_Problem to work on_
Find the lines in the records below that contain "glasses", and report each of them.

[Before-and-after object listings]
------------------------------------------------------------

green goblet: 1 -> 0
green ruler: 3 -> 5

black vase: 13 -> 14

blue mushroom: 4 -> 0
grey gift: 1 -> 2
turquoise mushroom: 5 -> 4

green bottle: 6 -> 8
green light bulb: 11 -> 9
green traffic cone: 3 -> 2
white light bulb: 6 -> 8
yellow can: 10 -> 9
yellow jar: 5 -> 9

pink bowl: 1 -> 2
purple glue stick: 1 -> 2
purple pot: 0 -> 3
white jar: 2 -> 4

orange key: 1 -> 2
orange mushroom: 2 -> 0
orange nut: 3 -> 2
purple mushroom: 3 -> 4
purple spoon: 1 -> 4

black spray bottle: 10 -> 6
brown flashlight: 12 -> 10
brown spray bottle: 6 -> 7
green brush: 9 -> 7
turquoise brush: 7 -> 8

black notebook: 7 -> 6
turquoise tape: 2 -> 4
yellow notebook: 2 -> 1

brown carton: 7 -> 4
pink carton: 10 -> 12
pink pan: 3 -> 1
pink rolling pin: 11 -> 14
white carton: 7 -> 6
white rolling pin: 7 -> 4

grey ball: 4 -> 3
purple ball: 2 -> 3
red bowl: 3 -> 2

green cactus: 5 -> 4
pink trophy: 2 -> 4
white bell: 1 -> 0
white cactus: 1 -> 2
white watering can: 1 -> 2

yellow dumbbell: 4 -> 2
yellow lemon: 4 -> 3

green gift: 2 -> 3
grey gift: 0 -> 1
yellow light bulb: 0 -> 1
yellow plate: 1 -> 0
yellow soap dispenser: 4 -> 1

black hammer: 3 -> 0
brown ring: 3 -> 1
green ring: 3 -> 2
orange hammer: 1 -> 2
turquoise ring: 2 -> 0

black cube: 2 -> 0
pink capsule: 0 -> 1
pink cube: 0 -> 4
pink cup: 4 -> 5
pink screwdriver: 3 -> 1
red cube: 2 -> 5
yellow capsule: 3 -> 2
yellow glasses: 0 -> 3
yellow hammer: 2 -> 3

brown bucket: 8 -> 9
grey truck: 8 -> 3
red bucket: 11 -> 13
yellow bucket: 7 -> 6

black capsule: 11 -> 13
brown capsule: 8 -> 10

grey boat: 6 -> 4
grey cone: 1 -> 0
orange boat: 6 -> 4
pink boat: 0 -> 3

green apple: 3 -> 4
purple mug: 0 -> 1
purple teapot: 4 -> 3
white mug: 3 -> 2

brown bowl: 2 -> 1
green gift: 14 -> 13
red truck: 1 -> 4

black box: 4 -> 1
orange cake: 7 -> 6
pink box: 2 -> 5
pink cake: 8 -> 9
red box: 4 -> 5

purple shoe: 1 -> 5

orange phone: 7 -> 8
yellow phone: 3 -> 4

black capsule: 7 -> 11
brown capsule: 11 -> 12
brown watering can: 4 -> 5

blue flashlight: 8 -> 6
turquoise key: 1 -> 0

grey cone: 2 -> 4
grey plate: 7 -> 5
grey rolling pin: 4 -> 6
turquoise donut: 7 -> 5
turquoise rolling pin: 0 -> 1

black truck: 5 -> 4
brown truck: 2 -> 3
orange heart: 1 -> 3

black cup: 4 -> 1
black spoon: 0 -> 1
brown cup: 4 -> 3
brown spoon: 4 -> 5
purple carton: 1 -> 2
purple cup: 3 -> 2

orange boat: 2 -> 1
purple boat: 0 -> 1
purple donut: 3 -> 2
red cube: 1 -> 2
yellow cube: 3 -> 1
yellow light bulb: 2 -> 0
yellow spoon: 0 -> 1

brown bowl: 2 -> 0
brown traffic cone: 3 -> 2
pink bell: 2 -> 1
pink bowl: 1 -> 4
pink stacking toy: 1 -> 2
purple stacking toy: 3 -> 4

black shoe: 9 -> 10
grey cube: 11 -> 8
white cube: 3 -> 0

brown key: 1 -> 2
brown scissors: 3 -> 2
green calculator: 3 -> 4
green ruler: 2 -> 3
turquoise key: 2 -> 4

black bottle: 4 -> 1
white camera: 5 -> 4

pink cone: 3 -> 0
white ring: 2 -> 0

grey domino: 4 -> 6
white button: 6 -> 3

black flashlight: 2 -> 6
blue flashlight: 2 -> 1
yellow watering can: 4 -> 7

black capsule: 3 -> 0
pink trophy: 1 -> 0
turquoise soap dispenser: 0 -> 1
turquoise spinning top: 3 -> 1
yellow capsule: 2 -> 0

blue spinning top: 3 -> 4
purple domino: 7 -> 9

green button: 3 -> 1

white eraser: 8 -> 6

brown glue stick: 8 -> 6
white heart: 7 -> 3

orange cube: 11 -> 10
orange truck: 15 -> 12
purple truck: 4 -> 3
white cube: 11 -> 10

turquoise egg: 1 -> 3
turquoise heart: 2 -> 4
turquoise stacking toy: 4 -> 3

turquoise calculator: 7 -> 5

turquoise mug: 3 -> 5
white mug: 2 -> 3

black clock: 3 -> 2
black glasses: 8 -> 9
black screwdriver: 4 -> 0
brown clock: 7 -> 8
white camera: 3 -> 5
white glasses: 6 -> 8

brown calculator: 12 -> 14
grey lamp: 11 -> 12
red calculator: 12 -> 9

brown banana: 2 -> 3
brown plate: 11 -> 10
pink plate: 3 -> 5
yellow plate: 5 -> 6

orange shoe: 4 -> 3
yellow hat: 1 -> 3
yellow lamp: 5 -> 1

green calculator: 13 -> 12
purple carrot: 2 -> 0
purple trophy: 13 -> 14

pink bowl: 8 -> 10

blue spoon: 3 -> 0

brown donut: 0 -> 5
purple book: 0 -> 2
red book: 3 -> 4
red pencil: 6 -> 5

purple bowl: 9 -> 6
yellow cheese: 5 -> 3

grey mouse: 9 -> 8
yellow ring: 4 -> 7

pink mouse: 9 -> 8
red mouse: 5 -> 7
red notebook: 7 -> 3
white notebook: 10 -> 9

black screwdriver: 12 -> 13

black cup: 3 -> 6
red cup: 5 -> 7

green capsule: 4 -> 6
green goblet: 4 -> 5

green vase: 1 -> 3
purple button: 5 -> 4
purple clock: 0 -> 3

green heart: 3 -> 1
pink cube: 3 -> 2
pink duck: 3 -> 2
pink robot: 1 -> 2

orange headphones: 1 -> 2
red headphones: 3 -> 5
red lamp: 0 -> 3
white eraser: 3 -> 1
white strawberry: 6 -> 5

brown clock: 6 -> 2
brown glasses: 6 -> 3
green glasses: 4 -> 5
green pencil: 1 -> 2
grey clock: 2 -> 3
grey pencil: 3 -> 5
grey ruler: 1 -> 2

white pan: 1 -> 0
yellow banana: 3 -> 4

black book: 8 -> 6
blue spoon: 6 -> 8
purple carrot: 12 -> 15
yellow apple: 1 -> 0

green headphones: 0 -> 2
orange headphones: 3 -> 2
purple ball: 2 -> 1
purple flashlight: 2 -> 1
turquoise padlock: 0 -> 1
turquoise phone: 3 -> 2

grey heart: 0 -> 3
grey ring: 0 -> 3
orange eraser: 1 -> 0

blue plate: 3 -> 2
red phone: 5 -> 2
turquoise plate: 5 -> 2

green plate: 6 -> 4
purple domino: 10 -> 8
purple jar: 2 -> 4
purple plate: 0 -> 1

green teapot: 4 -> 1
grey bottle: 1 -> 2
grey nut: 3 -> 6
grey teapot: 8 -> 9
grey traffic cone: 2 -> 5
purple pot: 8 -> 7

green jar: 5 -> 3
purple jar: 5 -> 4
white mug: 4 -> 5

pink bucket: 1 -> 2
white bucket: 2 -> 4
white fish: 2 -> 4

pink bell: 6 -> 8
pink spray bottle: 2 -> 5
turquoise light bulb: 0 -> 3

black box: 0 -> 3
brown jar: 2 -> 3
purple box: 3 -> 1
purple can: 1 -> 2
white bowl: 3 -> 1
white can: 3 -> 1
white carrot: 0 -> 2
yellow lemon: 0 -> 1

------------------------------------------------------------

_Output for this task_
yellow glasses: 0 -> 3
black glasses: 8 -> 9
white glasses: 6 -> 8
brown glasses: 6 -> 3
green glasses: 4 -> 5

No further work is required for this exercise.